| TASK DETAILS |
From the listing below, set down exactly the lines between the one holding "black lamp: 9 -> 6" and the one holding "red ruler: 2 -> 3", inclusive. No other line is wanted.

| DATA SUPPLIED |
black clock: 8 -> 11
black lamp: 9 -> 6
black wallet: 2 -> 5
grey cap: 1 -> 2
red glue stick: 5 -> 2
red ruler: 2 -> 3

* * *

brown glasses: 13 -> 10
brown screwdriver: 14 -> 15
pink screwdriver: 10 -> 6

==

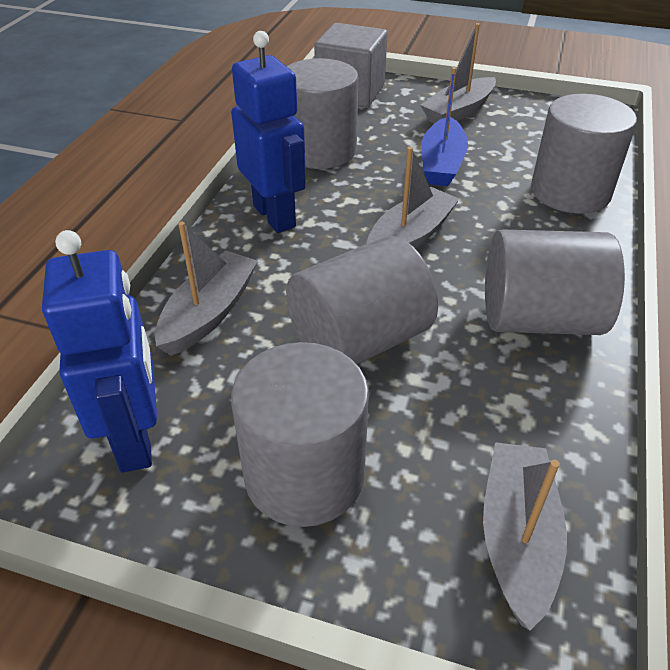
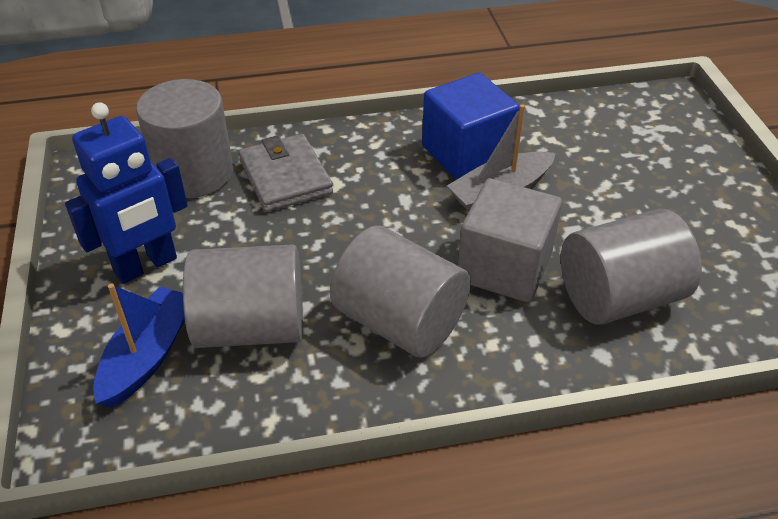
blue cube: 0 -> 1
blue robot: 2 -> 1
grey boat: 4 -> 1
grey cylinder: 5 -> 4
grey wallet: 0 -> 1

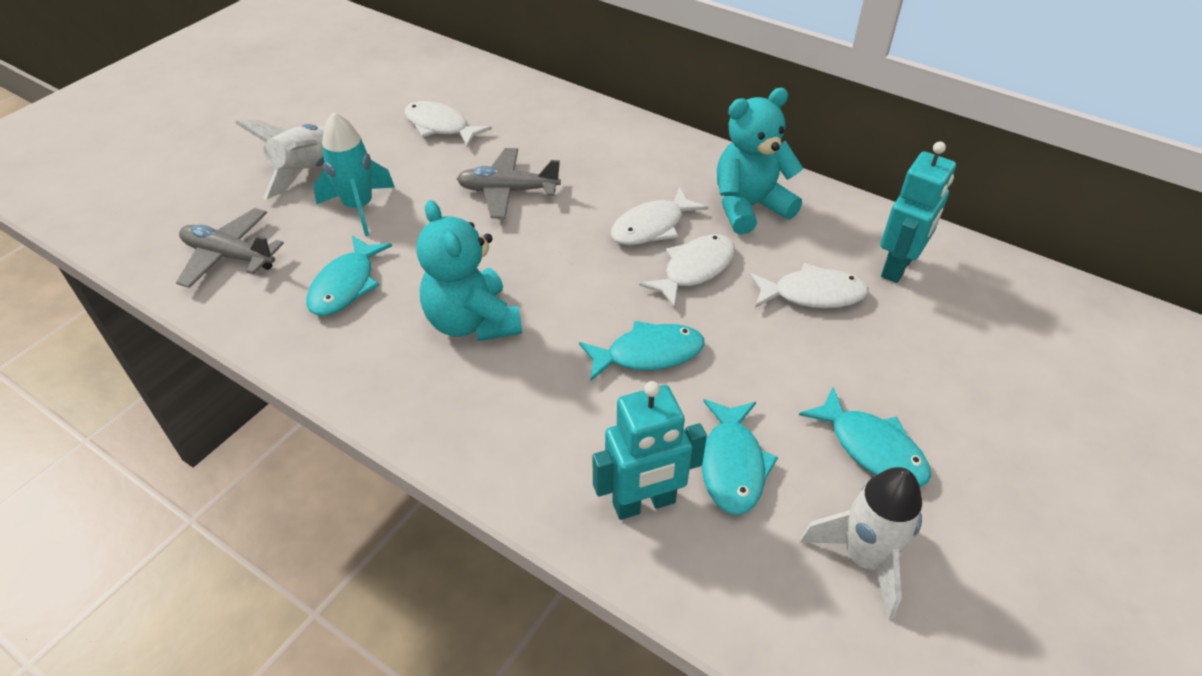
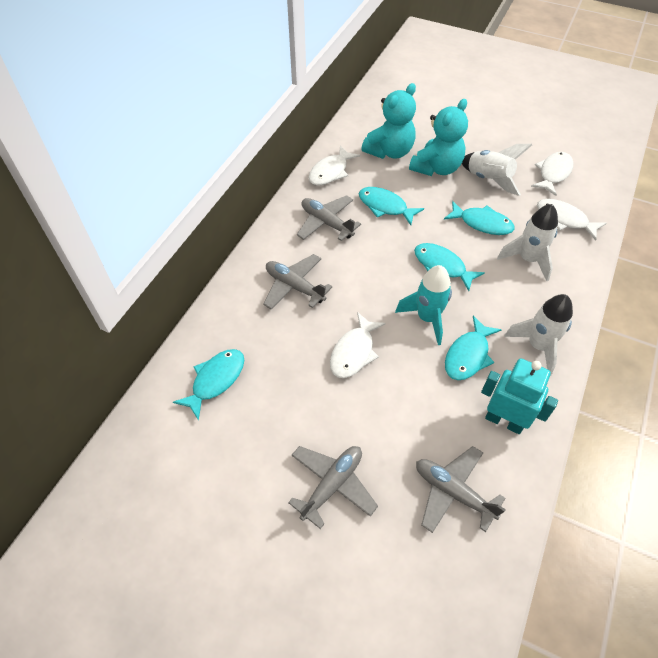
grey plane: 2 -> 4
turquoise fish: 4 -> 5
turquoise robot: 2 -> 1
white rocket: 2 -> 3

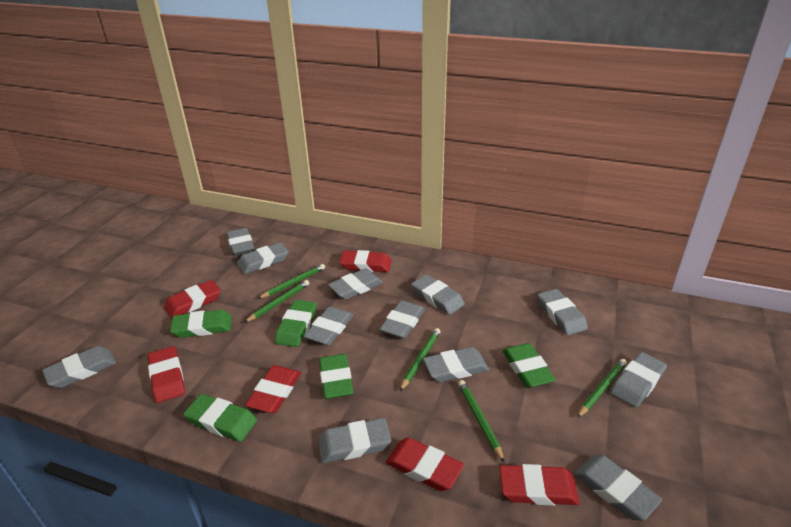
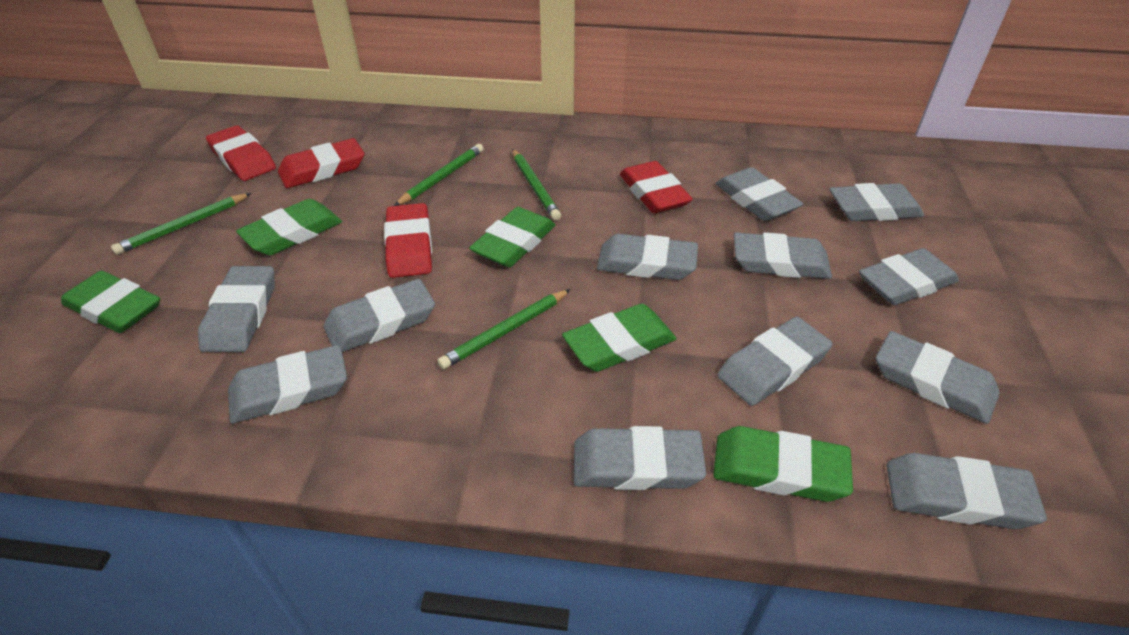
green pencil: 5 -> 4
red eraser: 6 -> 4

| RESPONSE BOX |
black lamp: 9 -> 6
black wallet: 2 -> 5
grey cap: 1 -> 2
red glue stick: 5 -> 2
red ruler: 2 -> 3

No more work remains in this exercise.